▶ TASK DIRECTIONS:
Your task is to repeat exactly the lines below between the line holding "(611, 209) = (625, 338): blue" and the line holding "(678, 319) = (528, 468): grey", inclusive, and only those.

── GIVEN ENTRIES

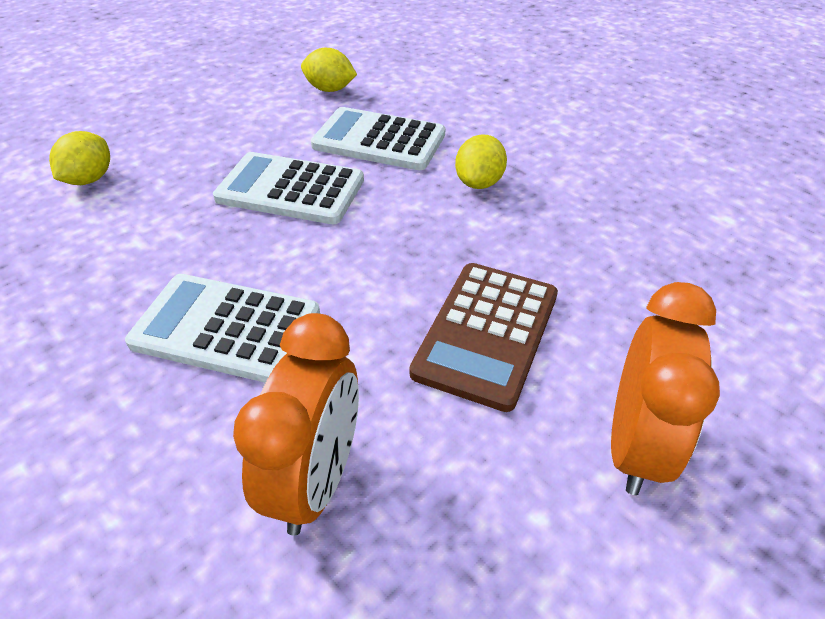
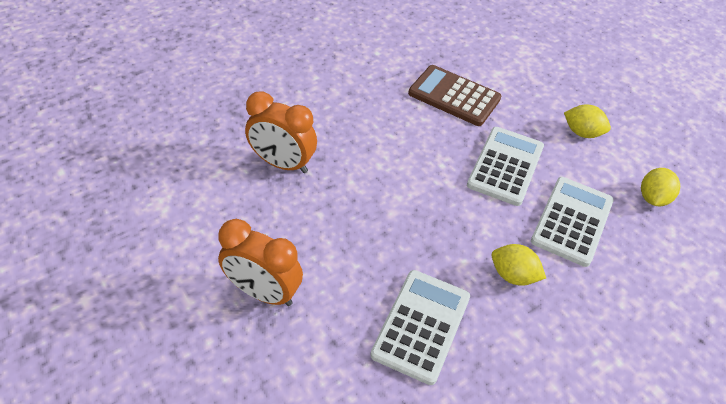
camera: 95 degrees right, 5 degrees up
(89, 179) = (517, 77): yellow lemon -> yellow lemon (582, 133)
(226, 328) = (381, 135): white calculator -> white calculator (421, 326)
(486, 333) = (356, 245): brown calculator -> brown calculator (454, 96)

────
── GIVEN ENTRIES

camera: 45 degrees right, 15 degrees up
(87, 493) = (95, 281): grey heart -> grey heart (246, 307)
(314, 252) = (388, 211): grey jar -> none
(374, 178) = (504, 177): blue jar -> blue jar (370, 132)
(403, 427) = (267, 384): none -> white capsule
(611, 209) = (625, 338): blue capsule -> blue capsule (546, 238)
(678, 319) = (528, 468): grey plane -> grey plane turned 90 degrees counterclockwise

────

▶ SOLUTION BELOW:
(611, 209) = (625, 338): blue capsule -> blue capsule (546, 238)
(678, 319) = (528, 468): grey plane -> grey plane turned 90 degrees counterclockwise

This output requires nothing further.